** Problem **
Each line of the listing must be transcribed exactly, except for the images, which should be excluded.
::: Data :::
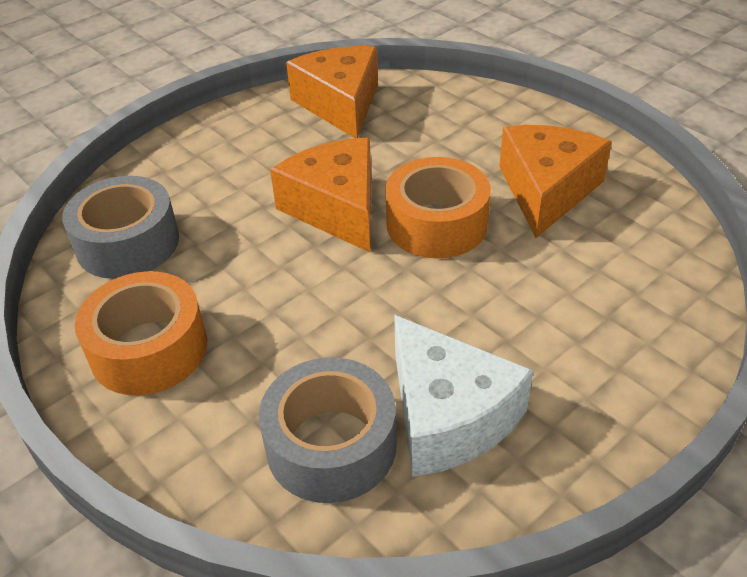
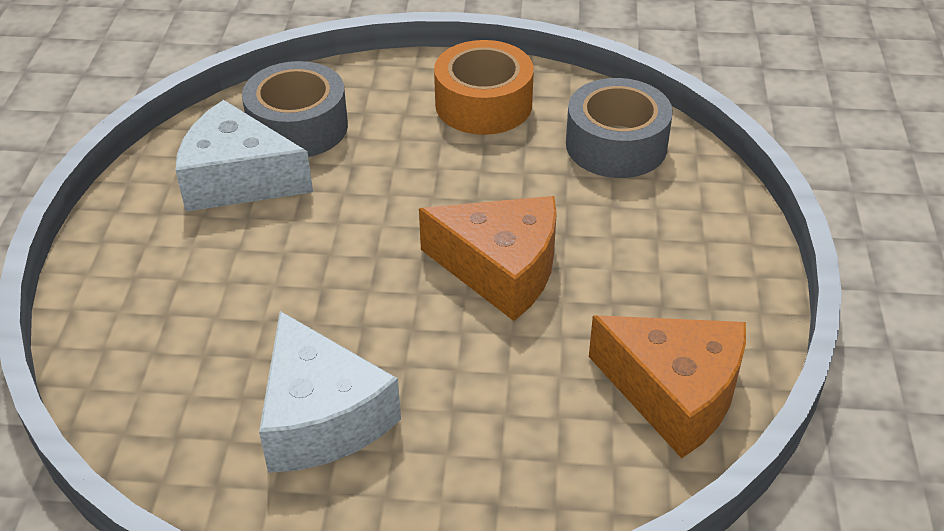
camera: 135 degrees right, 0 degrees up
(436, 224) = (393, 310): orange tape -> none
(546, 191) = (321, 417): orange cheese -> white cheese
:::
** Reply **
camera: 135 degrees right, 0 degrees up
(436, 224) = (393, 310): orange tape -> none
(546, 191) = (321, 417): orange cheese -> white cheese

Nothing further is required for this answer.